─── DATA TO PROCESS

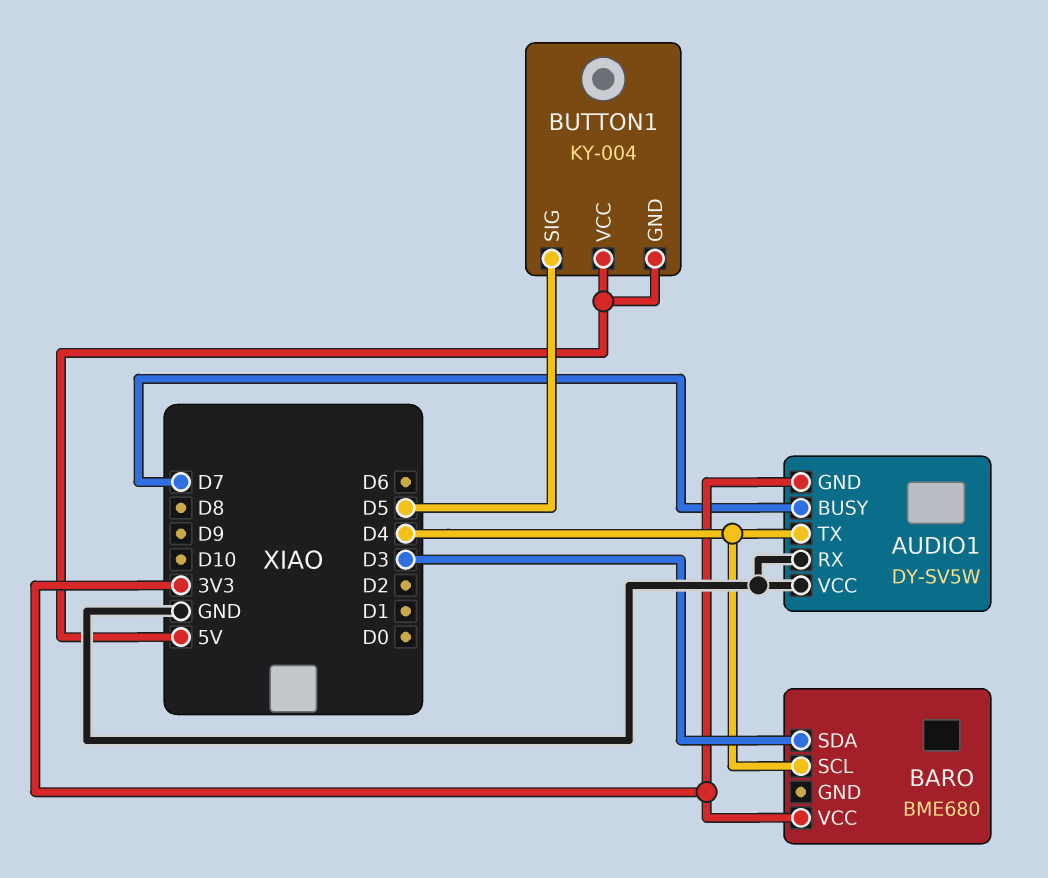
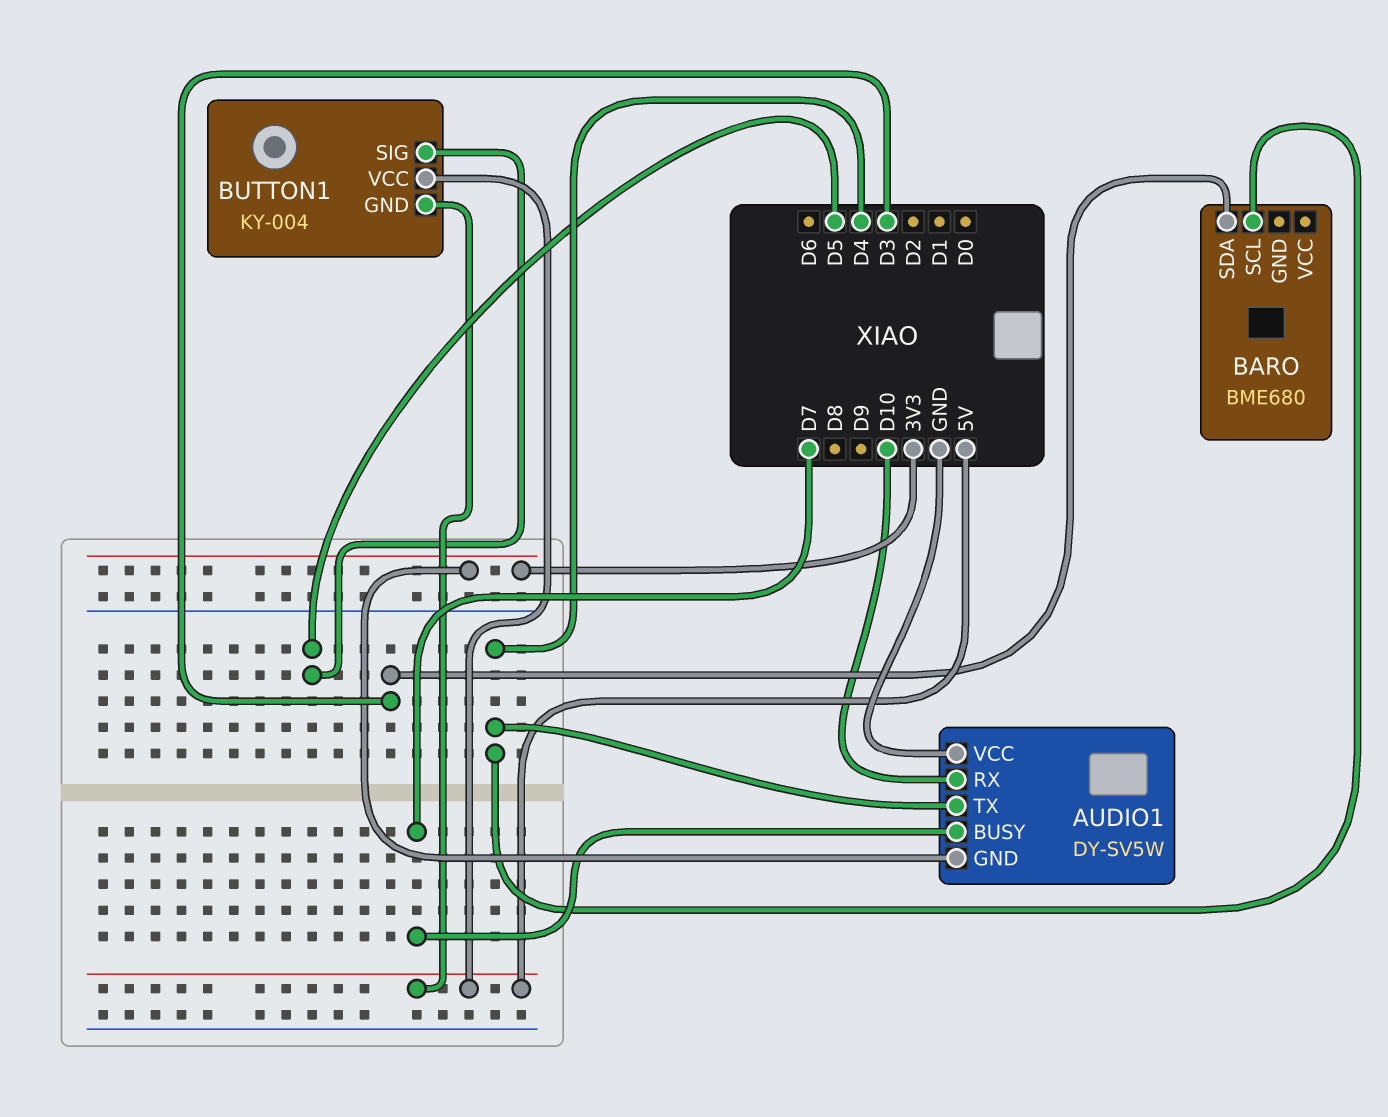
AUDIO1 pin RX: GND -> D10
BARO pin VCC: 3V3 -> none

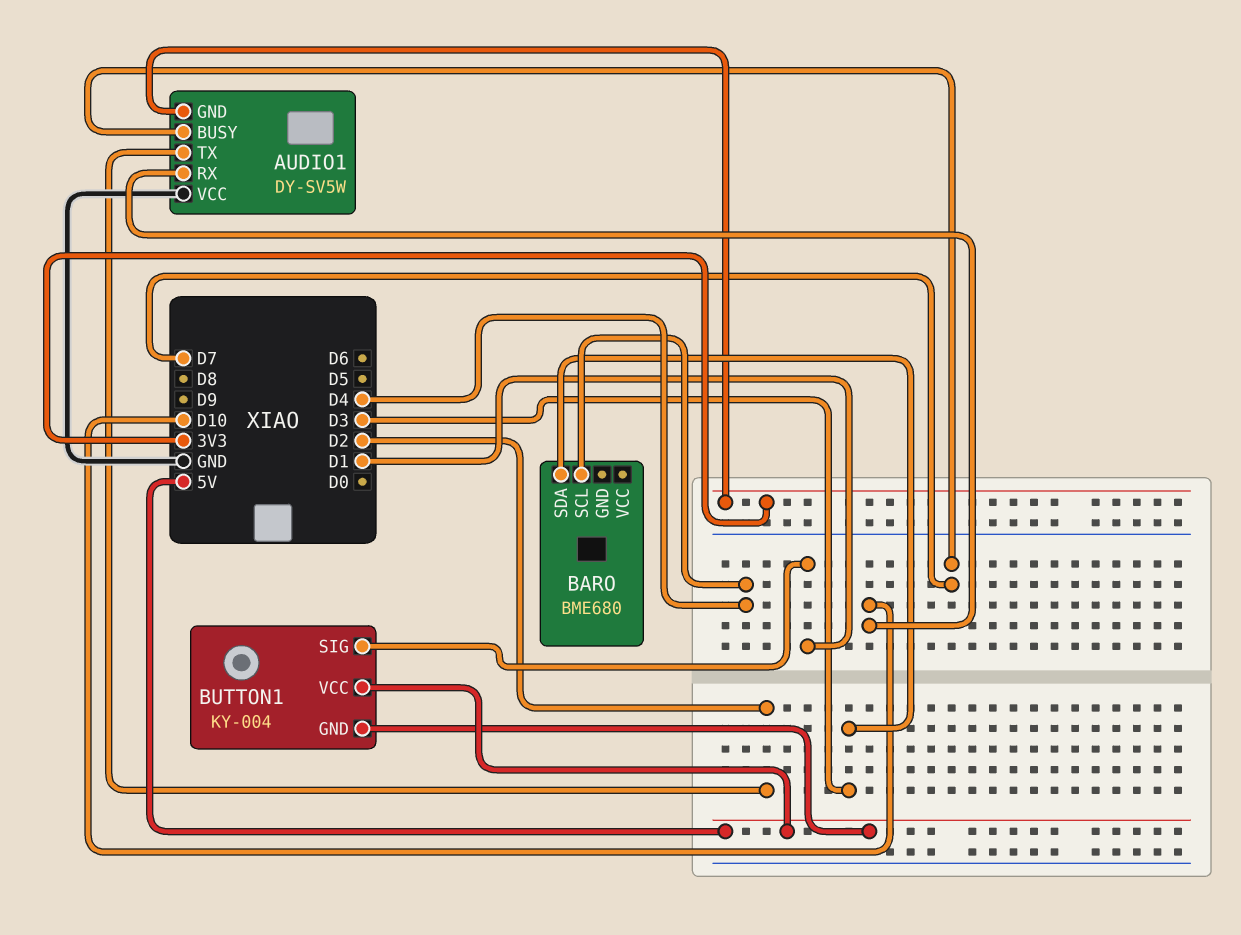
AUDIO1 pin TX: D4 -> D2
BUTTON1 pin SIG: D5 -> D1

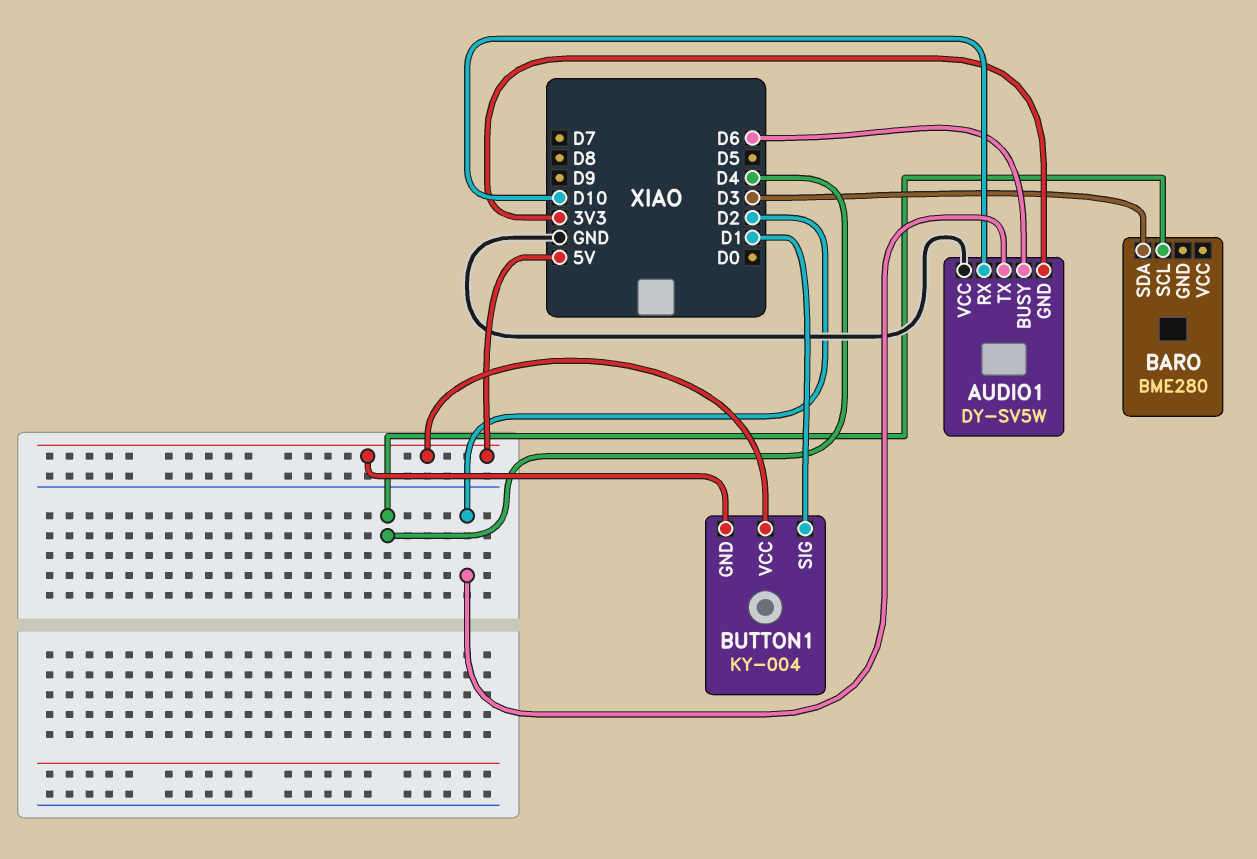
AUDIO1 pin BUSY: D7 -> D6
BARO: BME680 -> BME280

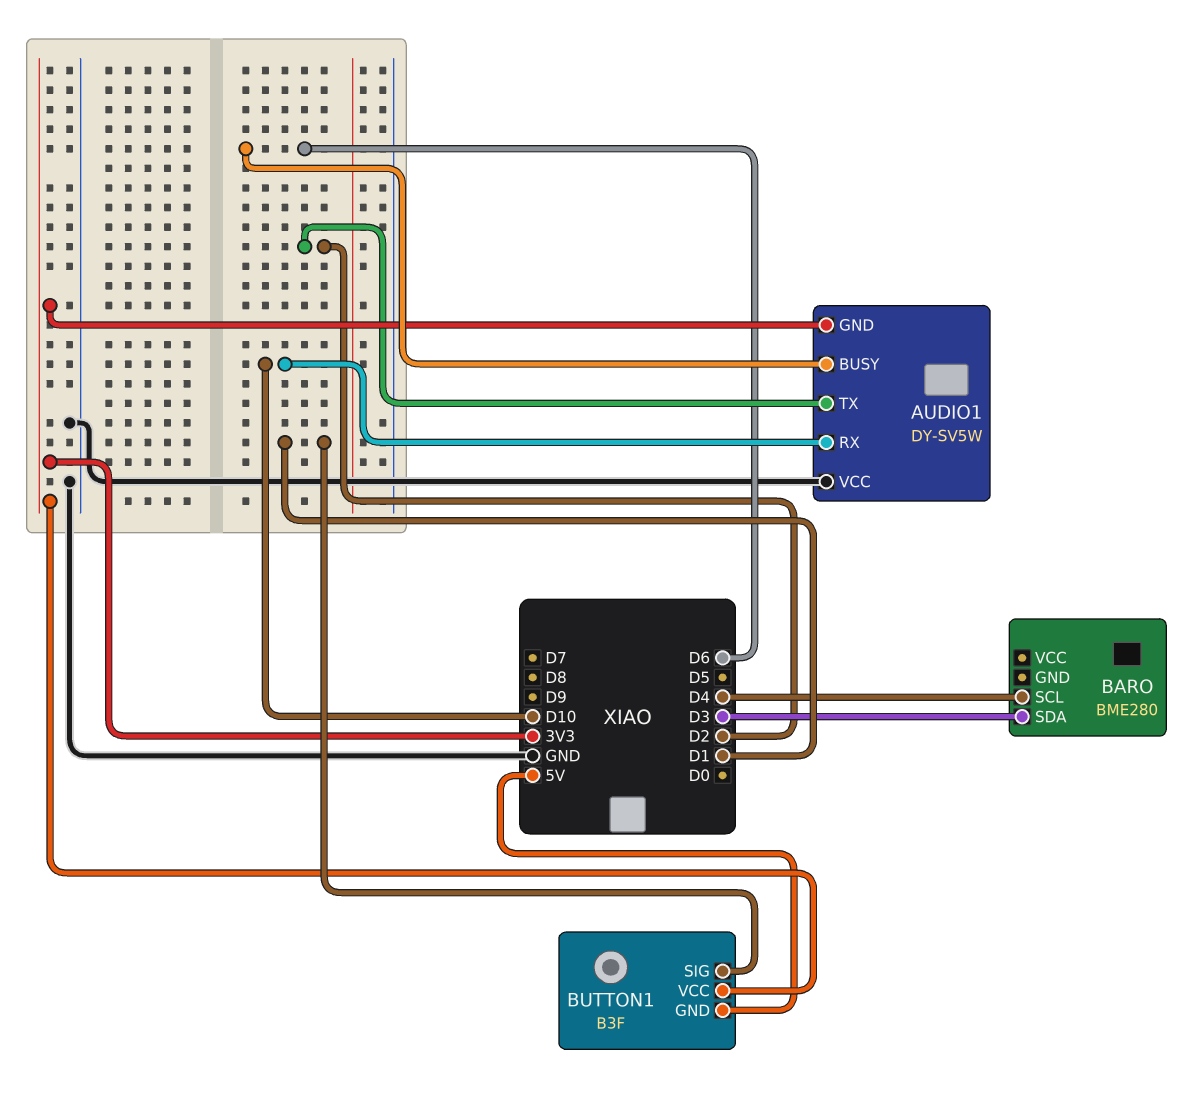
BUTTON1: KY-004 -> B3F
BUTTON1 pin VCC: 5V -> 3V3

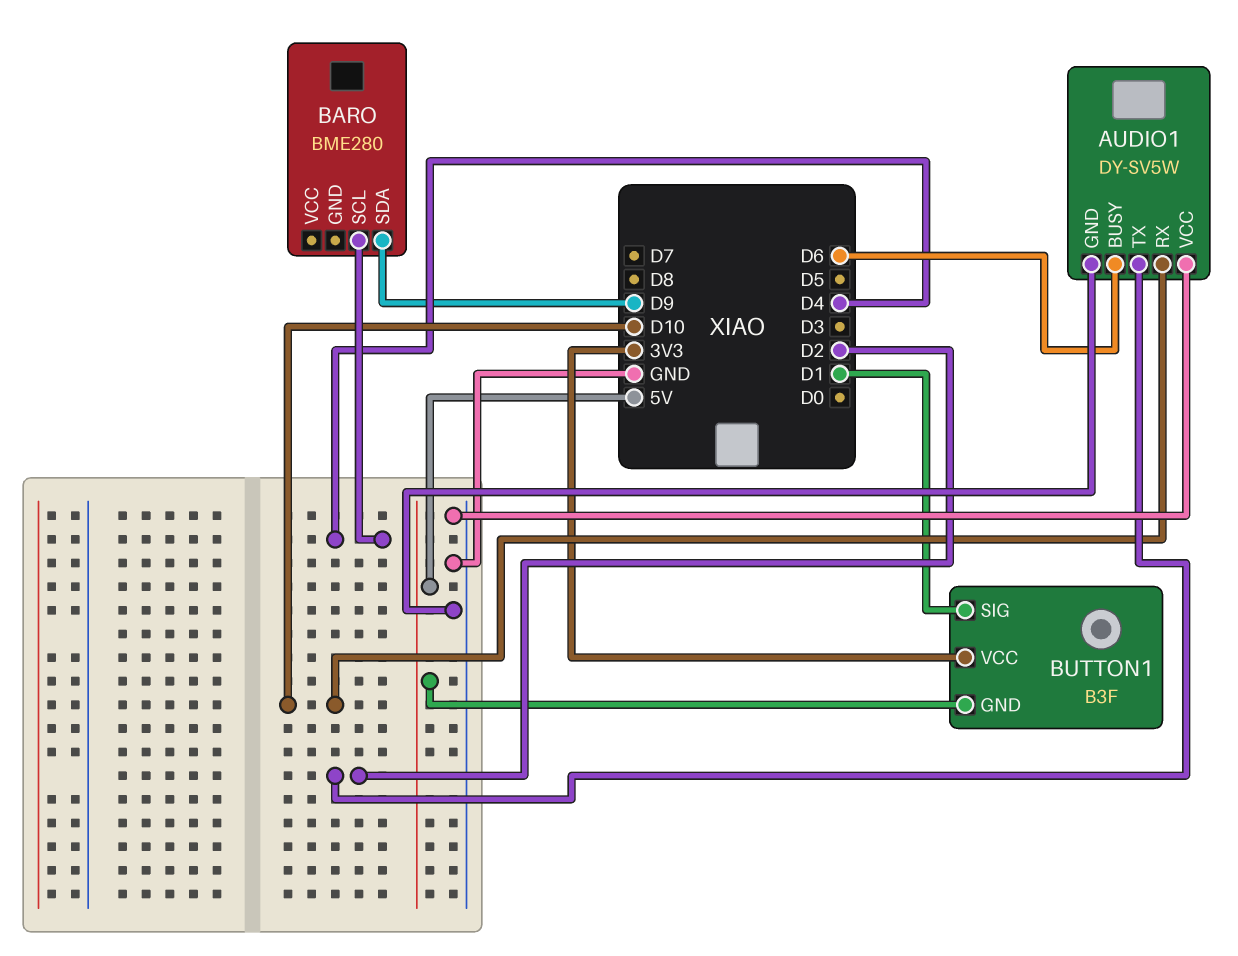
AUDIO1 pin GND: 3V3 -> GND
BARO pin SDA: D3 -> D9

──────
─── DATA TO PROCESS

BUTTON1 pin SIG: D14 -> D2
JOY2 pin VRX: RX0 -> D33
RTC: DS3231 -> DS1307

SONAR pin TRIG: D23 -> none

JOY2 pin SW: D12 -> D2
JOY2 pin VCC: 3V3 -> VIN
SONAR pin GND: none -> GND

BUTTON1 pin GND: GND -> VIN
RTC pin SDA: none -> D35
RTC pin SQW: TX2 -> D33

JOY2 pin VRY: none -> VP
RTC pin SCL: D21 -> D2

──────

* [REQUIRED WORK] In the entries above, find the line with "JOY2 pin SW: D12 -> D2" and the line with "RTC pin SCL: D21 -> D2", then set down exactly those two and every line between them, nothing else.

* [EXERCISE RESULT]
JOY2 pin SW: D12 -> D2
JOY2 pin VCC: 3V3 -> VIN
SONAR pin GND: none -> GND

BUTTON1 pin GND: GND -> VIN
RTC pin SDA: none -> D35
RTC pin SQW: TX2 -> D33

JOY2 pin VRY: none -> VP
RTC pin SCL: D21 -> D2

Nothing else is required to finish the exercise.